» **To do**: Output only the lines below that start at the line containing "camera: 75 degrees right, 5 degrees down" and end at the line containing "camera: 10 degrees left, 5 degrees up", with both ends kept.

[Data items]
○ ○ ○ ○ ○
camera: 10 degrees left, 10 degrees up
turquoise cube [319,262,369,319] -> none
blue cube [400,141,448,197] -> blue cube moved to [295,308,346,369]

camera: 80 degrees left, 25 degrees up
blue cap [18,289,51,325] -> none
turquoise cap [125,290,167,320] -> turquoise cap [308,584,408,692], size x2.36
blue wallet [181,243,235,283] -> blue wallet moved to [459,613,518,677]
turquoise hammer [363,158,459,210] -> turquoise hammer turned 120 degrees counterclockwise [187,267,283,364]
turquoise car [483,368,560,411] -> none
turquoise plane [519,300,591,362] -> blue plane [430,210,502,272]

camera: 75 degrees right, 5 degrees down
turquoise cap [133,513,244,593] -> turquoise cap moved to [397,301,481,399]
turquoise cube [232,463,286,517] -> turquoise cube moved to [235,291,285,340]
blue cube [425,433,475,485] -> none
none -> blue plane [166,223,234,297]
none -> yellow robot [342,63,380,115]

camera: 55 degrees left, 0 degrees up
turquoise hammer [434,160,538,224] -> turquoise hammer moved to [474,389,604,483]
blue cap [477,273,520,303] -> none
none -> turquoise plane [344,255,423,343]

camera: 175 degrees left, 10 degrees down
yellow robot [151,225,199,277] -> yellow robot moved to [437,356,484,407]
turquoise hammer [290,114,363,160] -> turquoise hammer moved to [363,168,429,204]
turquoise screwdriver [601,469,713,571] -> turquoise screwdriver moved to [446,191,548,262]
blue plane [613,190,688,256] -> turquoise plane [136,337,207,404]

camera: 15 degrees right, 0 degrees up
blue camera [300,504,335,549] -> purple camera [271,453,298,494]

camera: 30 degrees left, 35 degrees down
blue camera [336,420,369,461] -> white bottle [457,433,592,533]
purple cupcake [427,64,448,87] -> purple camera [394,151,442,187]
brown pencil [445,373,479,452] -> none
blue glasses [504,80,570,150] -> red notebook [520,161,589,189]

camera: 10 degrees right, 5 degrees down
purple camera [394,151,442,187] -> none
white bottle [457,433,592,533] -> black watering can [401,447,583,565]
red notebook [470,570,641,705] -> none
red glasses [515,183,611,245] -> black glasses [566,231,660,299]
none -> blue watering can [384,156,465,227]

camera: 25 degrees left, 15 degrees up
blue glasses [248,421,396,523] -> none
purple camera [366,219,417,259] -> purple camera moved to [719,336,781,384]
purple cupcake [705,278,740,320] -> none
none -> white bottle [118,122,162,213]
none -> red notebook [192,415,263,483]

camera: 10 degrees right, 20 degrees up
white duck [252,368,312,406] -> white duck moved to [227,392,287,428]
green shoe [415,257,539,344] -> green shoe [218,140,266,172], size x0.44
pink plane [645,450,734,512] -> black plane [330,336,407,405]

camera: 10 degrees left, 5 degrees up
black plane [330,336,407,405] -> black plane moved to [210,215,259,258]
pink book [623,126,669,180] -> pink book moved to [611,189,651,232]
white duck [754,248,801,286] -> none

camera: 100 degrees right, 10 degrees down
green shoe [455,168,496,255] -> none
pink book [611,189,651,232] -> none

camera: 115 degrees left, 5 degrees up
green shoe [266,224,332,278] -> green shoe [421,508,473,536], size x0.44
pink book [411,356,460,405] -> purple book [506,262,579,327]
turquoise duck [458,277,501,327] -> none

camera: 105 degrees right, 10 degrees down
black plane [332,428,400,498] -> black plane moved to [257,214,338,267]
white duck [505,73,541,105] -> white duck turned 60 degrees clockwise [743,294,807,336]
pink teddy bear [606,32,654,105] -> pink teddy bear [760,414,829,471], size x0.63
○ ○ ○ ○ ○
» **Written response**:
camera: 75 degrees right, 5 degrees down
turquoise cap [133,513,244,593] -> turquoise cap moved to [397,301,481,399]
turquoise cube [232,463,286,517] -> turquoise cube moved to [235,291,285,340]
blue cube [425,433,475,485] -> none
none -> blue plane [166,223,234,297]
none -> yellow robot [342,63,380,115]

camera: 55 degrees left, 0 degrees up
turquoise hammer [434,160,538,224] -> turquoise hammer moved to [474,389,604,483]
blue cap [477,273,520,303] -> none
none -> turquoise plane [344,255,423,343]

camera: 175 degrees left, 10 degrees down
yellow robot [151,225,199,277] -> yellow robot moved to [437,356,484,407]
turquoise hammer [290,114,363,160] -> turquoise hammer moved to [363,168,429,204]
turquoise screwdriver [601,469,713,571] -> turquoise screwdriver moved to [446,191,548,262]
blue plane [613,190,688,256] -> turquoise plane [136,337,207,404]

camera: 15 degrees right, 0 degrees up
blue camera [300,504,335,549] -> purple camera [271,453,298,494]

camera: 30 degrees left, 35 degrees down
blue camera [336,420,369,461] -> white bottle [457,433,592,533]
purple cupcake [427,64,448,87] -> purple camera [394,151,442,187]
brown pencil [445,373,479,452] -> none
blue glasses [504,80,570,150] -> red notebook [520,161,589,189]

camera: 10 degrees right, 5 degrees down
purple camera [394,151,442,187] -> none
white bottle [457,433,592,533] -> black watering can [401,447,583,565]
red notebook [470,570,641,705] -> none
red glasses [515,183,611,245] -> black glasses [566,231,660,299]
none -> blue watering can [384,156,465,227]

camera: 25 degrees left, 15 degrees up
blue glasses [248,421,396,523] -> none
purple camera [366,219,417,259] -> purple camera moved to [719,336,781,384]
purple cupcake [705,278,740,320] -> none
none -> white bottle [118,122,162,213]
none -> red notebook [192,415,263,483]

camera: 10 degrees right, 20 degrees up
white duck [252,368,312,406] -> white duck moved to [227,392,287,428]
green shoe [415,257,539,344] -> green shoe [218,140,266,172], size x0.44
pink plane [645,450,734,512] -> black plane [330,336,407,405]

camera: 10 degrees left, 5 degrees up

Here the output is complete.